** Opening MATERIAL PROVIDED block **

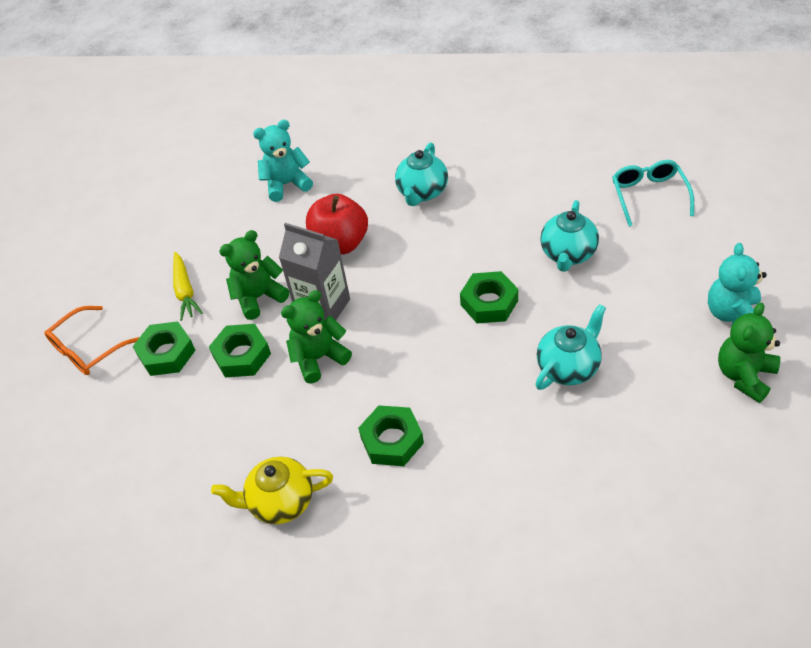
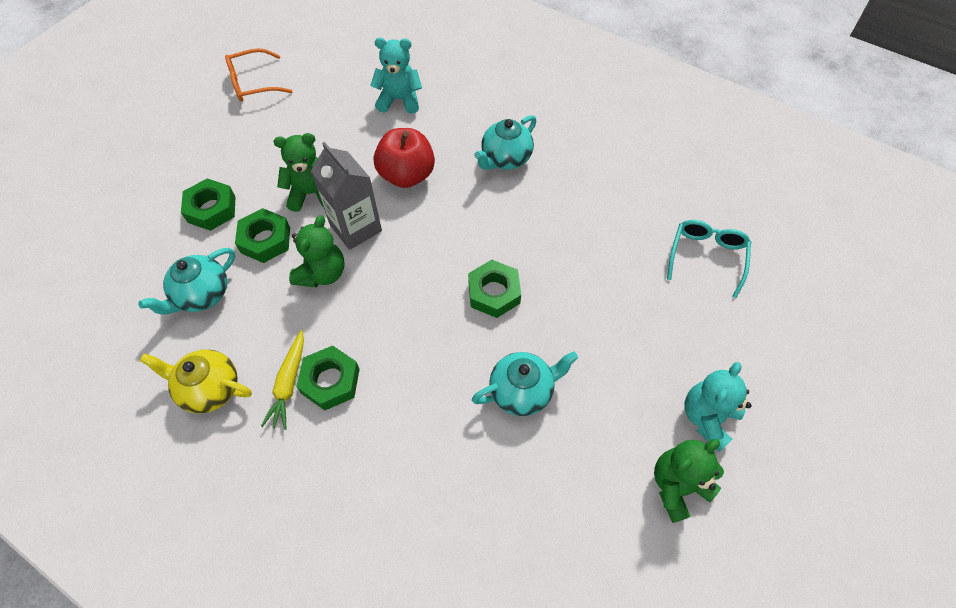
camera: 20 degrees right, 10 degrees up
(88, 349) = (158, 176): orange glasses -> orange glasses (253, 83)
(185, 291) = (260, 160): yellow carrot -> yellow carrot (289, 383)
(319, 358) = (322, 273): green teddy bear -> green teddy bear turned 120 degrees clockwise
(568, 254) = (593, 280): turquoise teapot -> turquoise teapot (202, 295)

** Closing MATERIAL PROVIDED block **

EXERCISE GOAL.
Reproduce each entry above word for word. Pictures are not part of the copy.

EXPECTED ANSWER.
camera: 20 degrees right, 10 degrees up
(88, 349) = (158, 176): orange glasses -> orange glasses (253, 83)
(185, 291) = (260, 160): yellow carrot -> yellow carrot (289, 383)
(319, 358) = (322, 273): green teddy bear -> green teddy bear turned 120 degrees clockwise
(568, 254) = (593, 280): turquoise teapot -> turquoise teapot (202, 295)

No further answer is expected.